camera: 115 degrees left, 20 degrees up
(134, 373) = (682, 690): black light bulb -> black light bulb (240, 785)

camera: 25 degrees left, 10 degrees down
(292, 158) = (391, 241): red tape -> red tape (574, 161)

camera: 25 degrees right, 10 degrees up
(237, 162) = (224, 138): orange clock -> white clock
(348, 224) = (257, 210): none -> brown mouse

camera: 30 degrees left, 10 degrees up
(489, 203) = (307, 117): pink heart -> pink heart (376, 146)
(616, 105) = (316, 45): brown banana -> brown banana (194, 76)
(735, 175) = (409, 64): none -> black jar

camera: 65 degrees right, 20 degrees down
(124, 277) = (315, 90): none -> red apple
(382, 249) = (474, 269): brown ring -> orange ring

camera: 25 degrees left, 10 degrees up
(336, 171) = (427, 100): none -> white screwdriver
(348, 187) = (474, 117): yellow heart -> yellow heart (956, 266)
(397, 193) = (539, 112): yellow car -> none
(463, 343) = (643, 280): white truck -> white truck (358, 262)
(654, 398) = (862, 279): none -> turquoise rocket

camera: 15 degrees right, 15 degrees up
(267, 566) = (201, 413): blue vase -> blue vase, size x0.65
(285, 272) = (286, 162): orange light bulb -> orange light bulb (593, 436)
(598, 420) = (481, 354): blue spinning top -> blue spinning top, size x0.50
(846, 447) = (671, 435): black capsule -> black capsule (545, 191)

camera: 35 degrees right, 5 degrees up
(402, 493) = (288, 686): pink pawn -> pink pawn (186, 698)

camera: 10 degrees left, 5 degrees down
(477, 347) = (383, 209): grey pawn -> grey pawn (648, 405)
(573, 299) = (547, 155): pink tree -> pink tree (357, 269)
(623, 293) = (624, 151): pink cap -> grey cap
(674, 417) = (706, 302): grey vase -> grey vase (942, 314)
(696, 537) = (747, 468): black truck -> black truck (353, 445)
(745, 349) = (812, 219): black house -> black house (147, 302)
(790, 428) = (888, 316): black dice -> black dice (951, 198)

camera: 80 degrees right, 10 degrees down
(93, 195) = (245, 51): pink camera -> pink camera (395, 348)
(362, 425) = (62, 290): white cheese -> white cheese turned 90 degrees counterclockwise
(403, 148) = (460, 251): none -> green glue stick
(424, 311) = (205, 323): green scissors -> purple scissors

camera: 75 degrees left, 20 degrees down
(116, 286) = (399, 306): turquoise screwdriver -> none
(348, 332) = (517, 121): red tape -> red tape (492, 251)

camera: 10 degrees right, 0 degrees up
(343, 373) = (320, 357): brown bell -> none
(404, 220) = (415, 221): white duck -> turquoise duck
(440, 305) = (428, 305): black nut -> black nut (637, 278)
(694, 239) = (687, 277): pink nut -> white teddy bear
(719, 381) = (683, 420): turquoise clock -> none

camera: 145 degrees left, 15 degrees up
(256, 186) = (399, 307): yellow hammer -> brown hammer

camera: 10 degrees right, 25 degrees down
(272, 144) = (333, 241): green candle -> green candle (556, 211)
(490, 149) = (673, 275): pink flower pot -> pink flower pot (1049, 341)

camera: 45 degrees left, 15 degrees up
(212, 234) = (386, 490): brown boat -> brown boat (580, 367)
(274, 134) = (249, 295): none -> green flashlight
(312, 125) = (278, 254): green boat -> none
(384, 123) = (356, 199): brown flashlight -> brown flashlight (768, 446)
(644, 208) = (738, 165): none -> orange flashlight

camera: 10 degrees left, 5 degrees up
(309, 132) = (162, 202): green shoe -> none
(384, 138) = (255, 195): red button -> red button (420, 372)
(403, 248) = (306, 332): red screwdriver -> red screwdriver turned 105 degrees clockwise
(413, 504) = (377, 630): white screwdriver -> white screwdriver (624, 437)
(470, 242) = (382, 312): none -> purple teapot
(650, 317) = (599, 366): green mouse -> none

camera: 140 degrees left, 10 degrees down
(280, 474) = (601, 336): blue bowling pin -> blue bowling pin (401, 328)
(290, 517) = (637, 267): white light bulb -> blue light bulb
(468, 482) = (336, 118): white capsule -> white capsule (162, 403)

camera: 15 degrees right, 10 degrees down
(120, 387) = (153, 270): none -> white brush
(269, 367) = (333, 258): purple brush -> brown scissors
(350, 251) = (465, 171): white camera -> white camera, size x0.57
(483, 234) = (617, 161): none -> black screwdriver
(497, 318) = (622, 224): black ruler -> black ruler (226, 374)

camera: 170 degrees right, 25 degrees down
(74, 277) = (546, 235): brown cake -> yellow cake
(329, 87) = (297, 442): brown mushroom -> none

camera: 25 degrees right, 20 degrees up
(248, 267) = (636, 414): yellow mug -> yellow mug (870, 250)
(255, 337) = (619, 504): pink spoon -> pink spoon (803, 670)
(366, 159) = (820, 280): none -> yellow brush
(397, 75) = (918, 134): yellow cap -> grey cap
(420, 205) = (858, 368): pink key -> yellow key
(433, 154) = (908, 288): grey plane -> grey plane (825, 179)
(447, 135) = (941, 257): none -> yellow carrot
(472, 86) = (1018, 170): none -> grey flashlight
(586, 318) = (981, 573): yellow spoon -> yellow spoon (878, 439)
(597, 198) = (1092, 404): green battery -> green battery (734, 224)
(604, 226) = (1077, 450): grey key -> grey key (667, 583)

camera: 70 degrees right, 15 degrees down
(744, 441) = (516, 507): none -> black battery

+-------+

What needs to be done: Return, line for line and unchanged, the data from its first line through the line containing "(237, 162) = (224, 138): orange".

Answer to the exercise:
camera: 115 degrees left, 20 degrees up
(134, 373) = (682, 690): black light bulb -> black light bulb (240, 785)

camera: 25 degrees left, 10 degrees down
(292, 158) = (391, 241): red tape -> red tape (574, 161)

camera: 25 degrees right, 10 degrees up
(237, 162) = (224, 138): orange clock -> white clock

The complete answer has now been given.